Exercise description -
Sift the material for lines containing "FILT", and return them.

START Available records

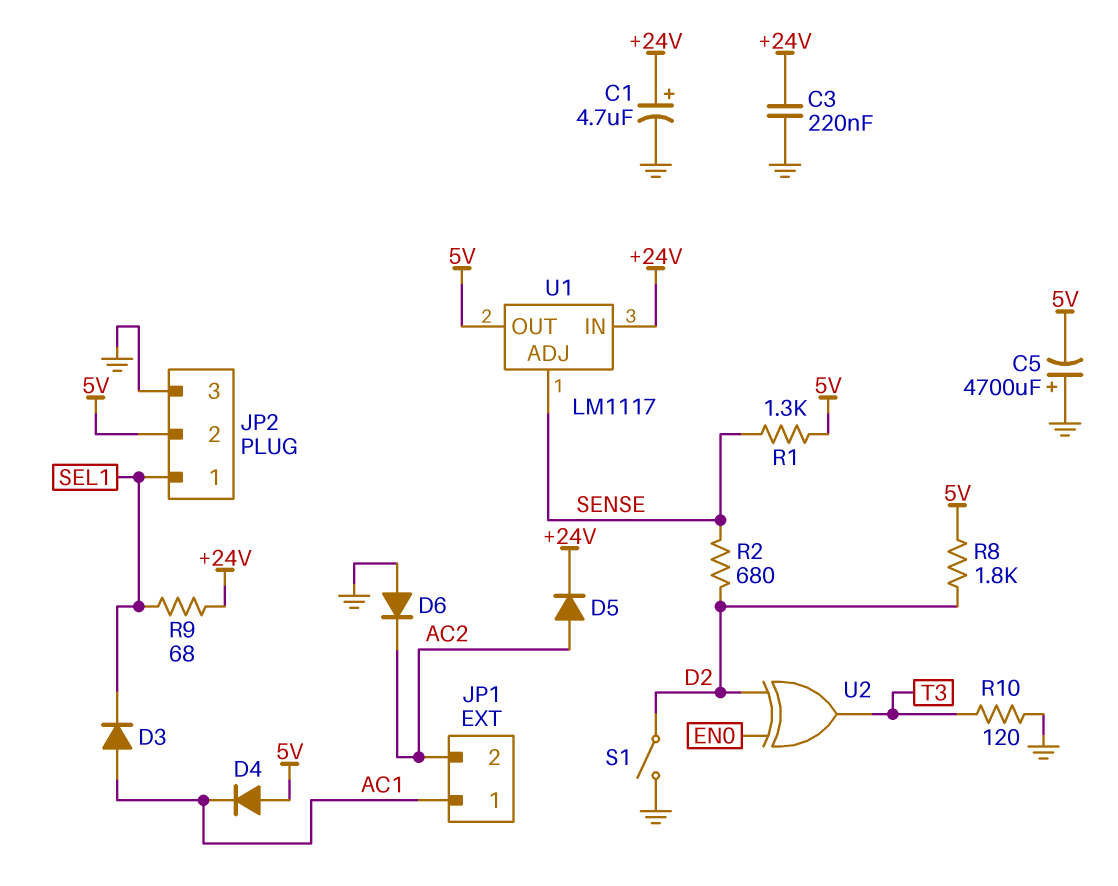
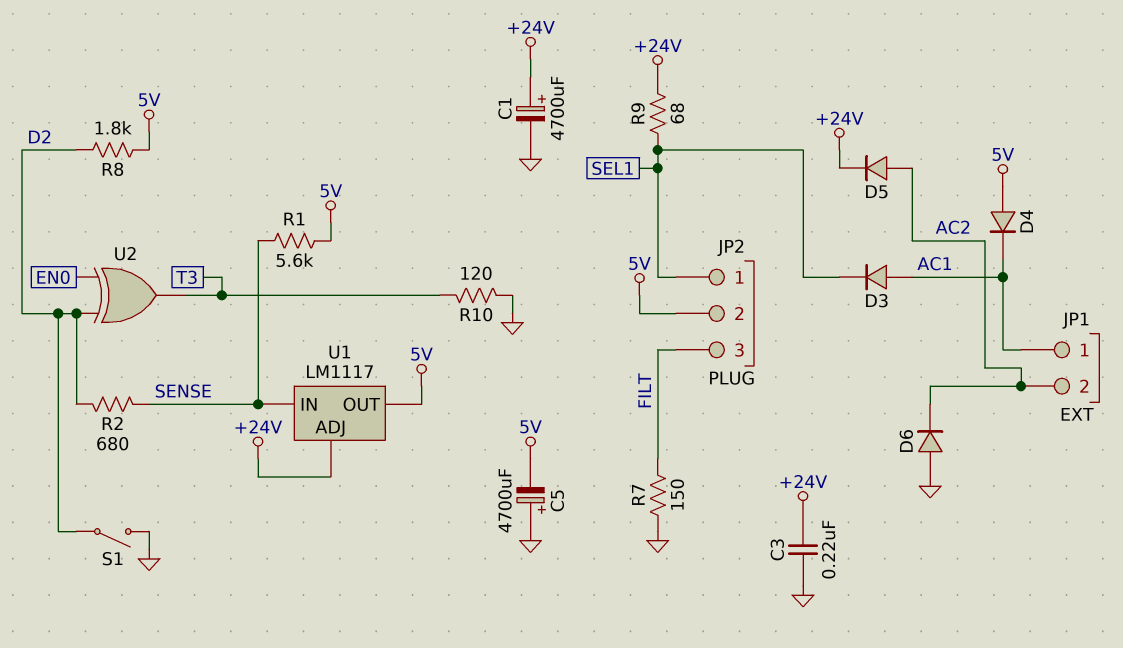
C1: 4.7uF (plus +24V, minus GND) -> 4700uF (plus +24V, minus GND)
JP2 pin 3: GND -> FILT
R1: 1.3k (5V, SENSE) -> 5.6k (5V, SENSE)
R7: none -> 150 (FILT, GND)
U1 pin ADJ: SENSE -> +24V
U1 pin IN: +24V -> SENSE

END Available records

Answer -
JP2 pin 3: GND -> FILT
R7: none -> 150 (FILT, GND)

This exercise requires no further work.